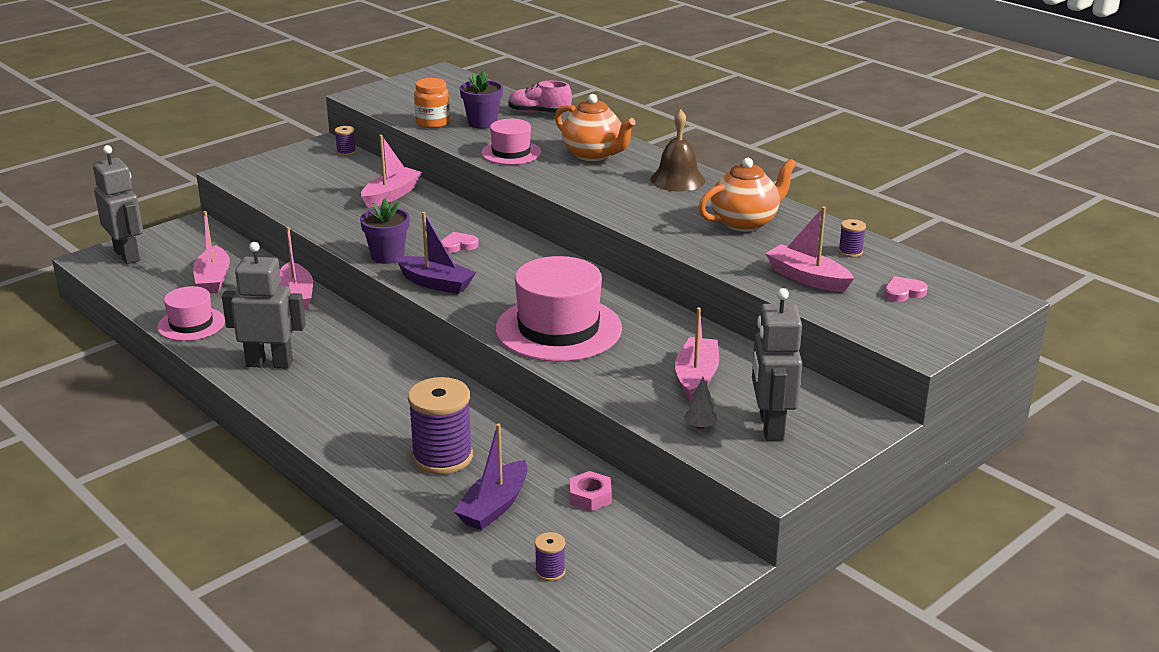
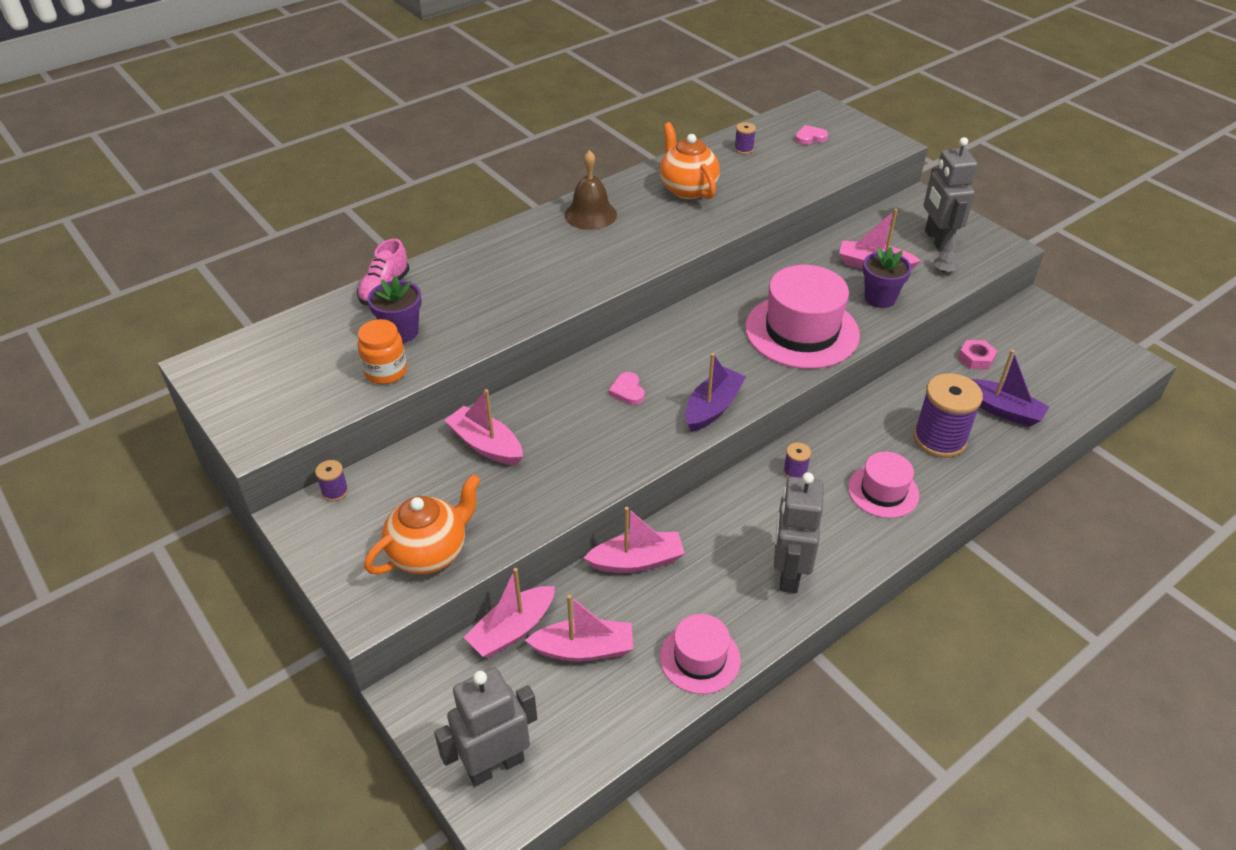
camera: 85 degrees left, 15 degrees up
(387, 256) = (647, 444): purple flower pot -> purple flower pot (880, 298)
(511, 153) = (497, 313): pink hat -> pink hat (883, 491)
(550, 571) = (1072, 383): purple spool -> purple spool (795, 472)
(593, 155) = (518, 258): orange teapot -> orange teapot (429, 553)
(770, 426) = (937, 240): grey robot -> grey robot turned 75 degrees clockwise
(807, 278) = (790, 173): pink boat -> pink boat (512, 630)
(903, 292) = (810, 138): pink heart -> pink heart turned 90 degrees clockwise

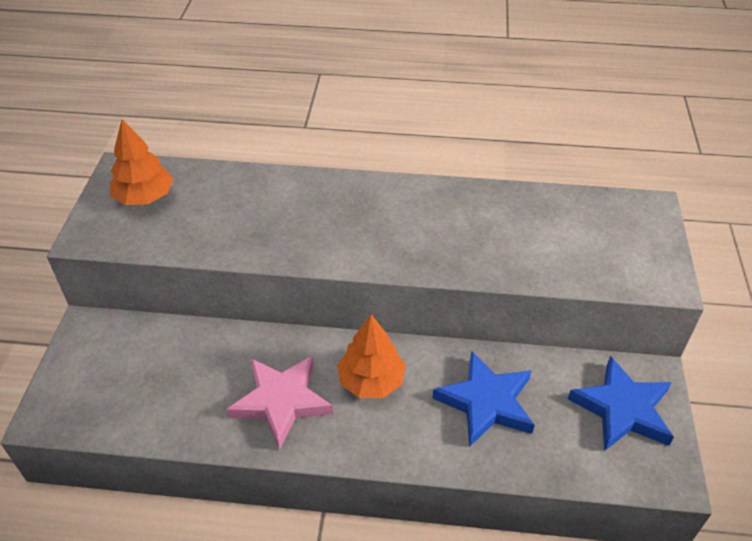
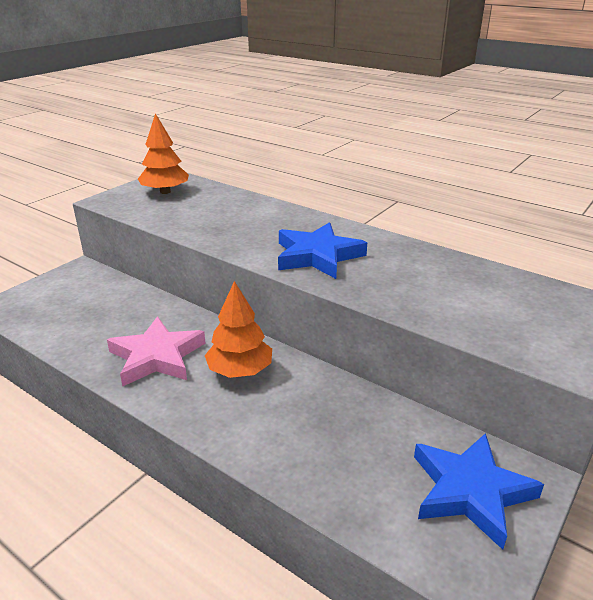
camera: 30 degrees right, 15 degrees down
(486, 402) = (327, 426): blue star -> blue star (317, 256)

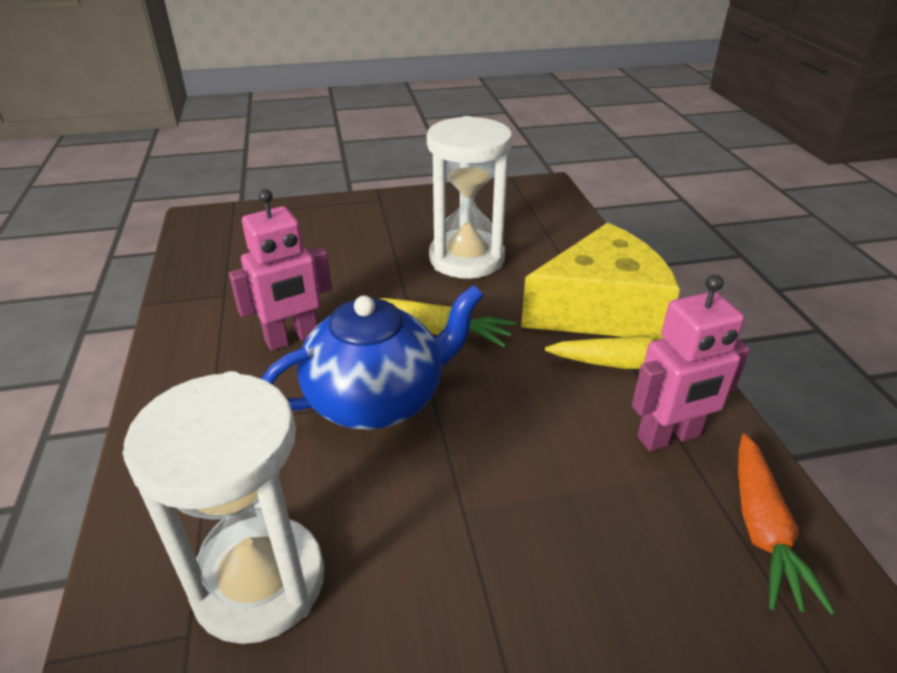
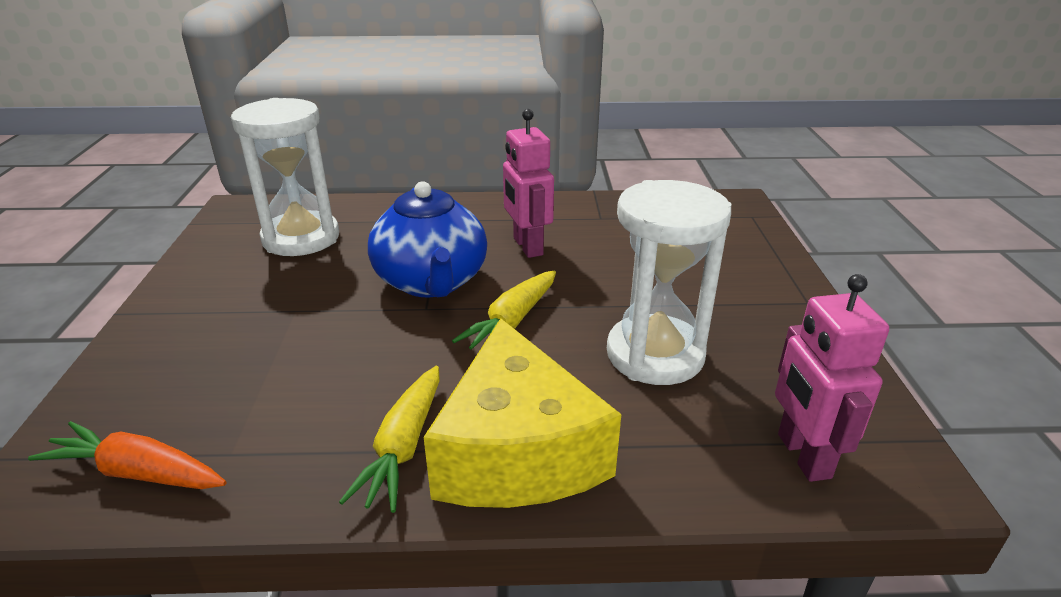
camera: 100 degrees right, 5 degrees down
(668, 437) = (281, 444): pink robot -> pink robot (802, 456)

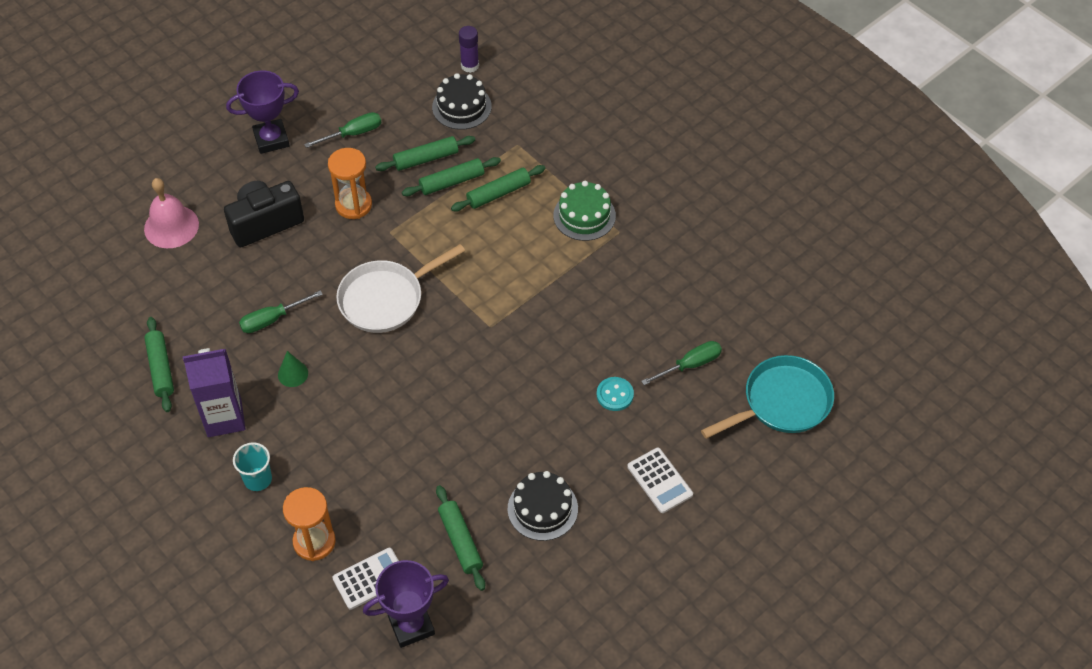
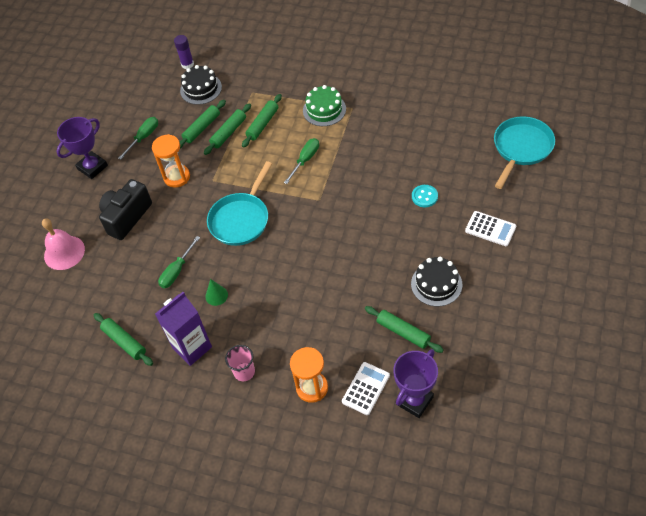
camera: 25 degrees left, 0 degrees up
(258, 479) = (244, 372): turquoise cup -> pink cup
(386, 299) = (241, 219): white pan -> turquoise pan
(690, 365) = (453, 157): green screwdriver -> green screwdriver (305, 160)

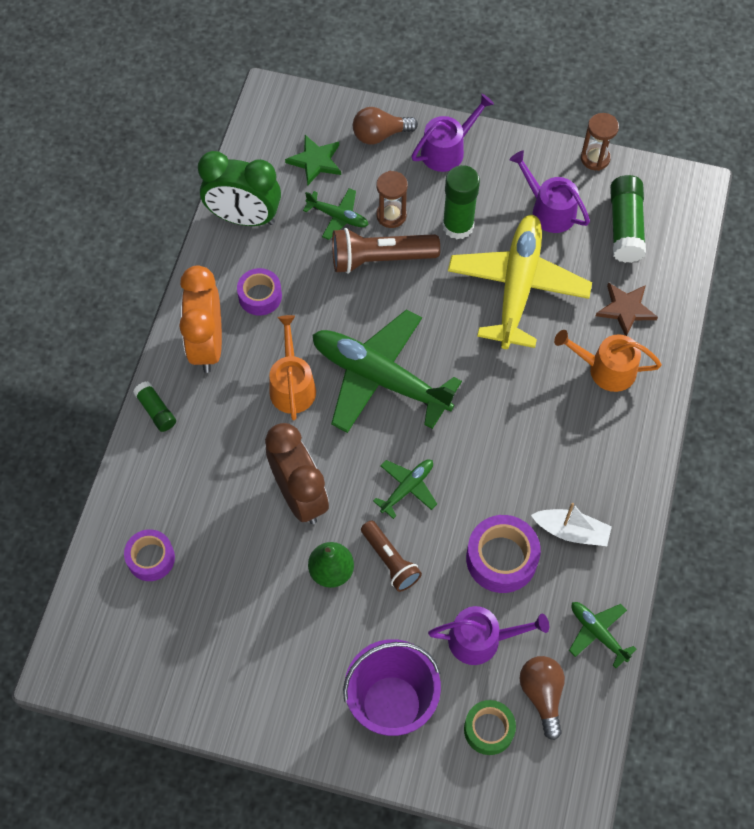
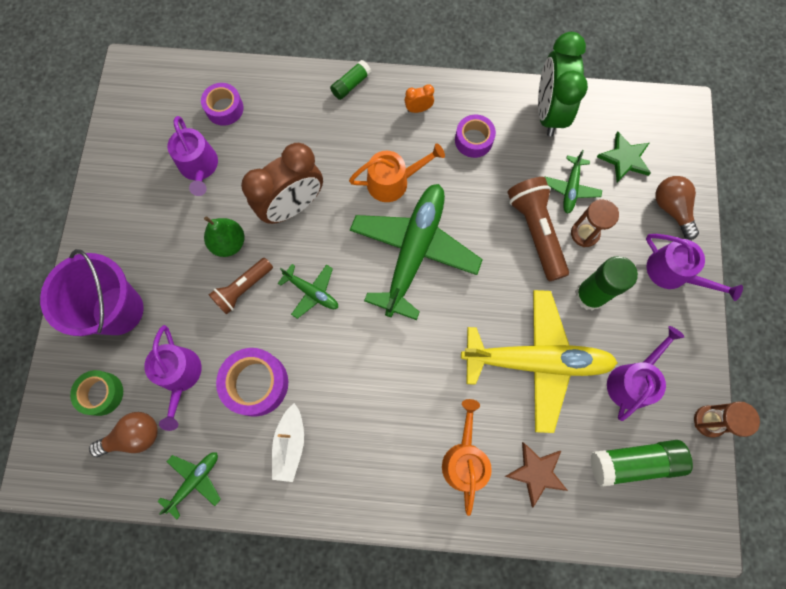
camera: 80 degrees right, 10 degrees up
(207, 344) = (418, 109): orange clock -> orange clock, size x0.41
(224, 596) = (199, 167): none -> purple watering can

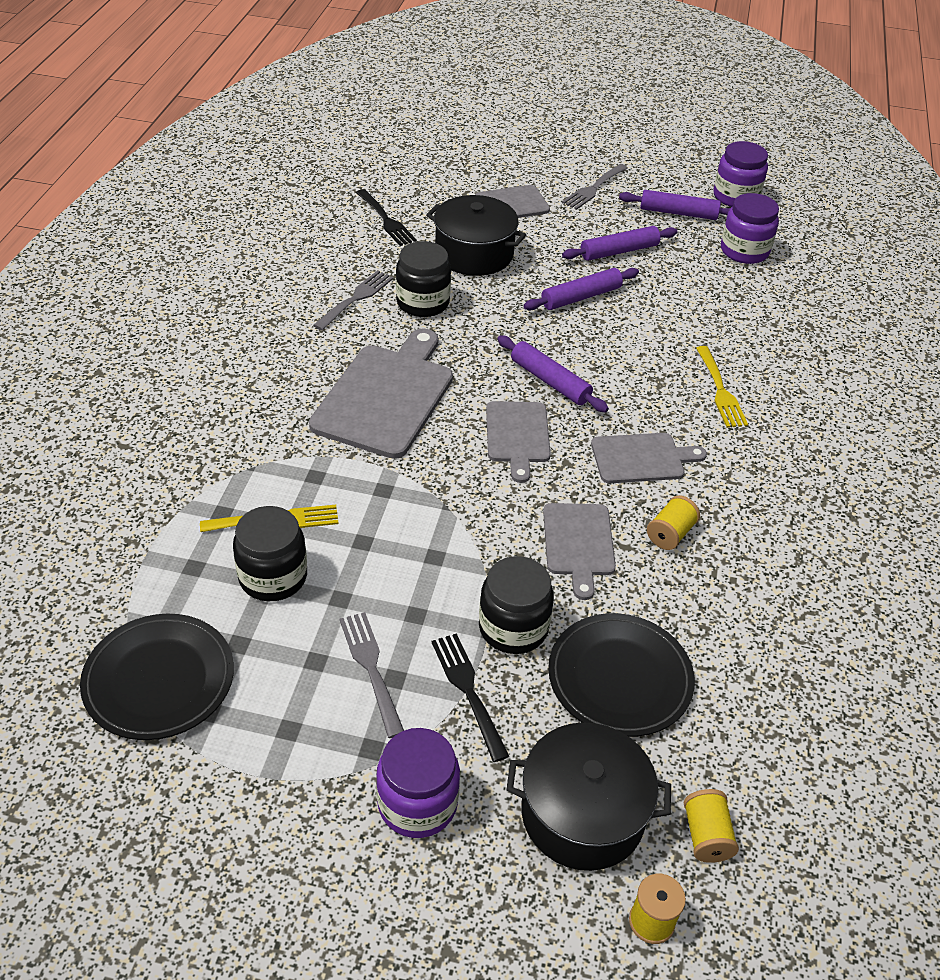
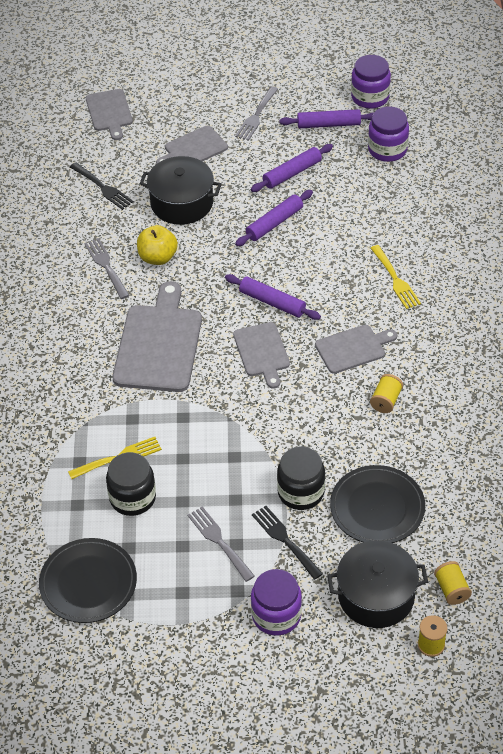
camera: 10 degrees left, 5 degrees up
(356, 298) = (106, 266): grey fork -> grey fork turned 45 degrees counterclockwise
(423, 302) = (157, 257): black jar -> yellow apple
(578, 543) = (327, 423): grey cutting board -> grey cutting board (109, 112)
□ □ □ □ □ □ □
● Your objective: Select and copy every line of the material that holds the string "turquoise".

● Exercise answer:
(258, 479) = (244, 372): turquoise cup -> pink cup
(386, 299) = (241, 219): white pan -> turquoise pan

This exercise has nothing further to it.